== WHAT NEEDS TO BE DONE ==
Return all lines that include the string "section".

Entries from a dataset
↓

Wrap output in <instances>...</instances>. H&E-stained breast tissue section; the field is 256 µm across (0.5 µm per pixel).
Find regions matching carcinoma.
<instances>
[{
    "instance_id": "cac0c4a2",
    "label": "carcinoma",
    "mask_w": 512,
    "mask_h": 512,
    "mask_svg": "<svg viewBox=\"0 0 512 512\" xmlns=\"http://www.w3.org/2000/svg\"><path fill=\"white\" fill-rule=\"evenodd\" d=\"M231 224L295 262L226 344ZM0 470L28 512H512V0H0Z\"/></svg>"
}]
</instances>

↑
↓

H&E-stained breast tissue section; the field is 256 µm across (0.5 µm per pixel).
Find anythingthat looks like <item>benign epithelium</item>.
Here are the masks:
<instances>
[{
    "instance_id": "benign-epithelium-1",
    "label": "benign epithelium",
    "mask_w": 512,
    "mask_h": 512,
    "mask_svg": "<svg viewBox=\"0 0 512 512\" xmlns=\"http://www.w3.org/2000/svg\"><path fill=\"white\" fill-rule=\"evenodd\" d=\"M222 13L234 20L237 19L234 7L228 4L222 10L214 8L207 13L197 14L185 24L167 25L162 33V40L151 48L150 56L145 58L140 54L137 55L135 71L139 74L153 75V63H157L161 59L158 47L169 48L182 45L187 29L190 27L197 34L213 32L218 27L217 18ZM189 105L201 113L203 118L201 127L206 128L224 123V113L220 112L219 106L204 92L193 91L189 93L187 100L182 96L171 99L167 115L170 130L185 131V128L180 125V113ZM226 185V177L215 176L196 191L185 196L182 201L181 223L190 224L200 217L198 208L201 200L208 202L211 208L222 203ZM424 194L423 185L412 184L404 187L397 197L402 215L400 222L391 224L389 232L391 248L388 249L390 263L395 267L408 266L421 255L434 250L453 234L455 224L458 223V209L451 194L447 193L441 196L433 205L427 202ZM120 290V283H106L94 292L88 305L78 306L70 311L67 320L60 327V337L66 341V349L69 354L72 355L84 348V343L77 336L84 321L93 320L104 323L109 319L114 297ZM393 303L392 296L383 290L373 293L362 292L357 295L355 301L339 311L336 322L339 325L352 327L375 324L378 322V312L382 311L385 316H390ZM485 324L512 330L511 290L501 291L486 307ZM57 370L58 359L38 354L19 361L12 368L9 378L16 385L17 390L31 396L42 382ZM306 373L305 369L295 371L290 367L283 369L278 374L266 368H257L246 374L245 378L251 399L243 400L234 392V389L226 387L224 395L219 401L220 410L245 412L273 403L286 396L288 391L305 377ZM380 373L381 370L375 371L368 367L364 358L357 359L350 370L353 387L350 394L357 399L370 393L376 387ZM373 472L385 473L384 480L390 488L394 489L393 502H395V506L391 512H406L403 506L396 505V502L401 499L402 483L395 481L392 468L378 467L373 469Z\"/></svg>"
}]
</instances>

↑

== COMPLETE RESPONSE ==
Wrap output in <instances>...</instances>. H&E-stained breast tissue section; the field is 256 µm across (0.5 µm per pixel).
H&E-stained breast tissue section; the field is 256 µm across (0.5 µm per pixel).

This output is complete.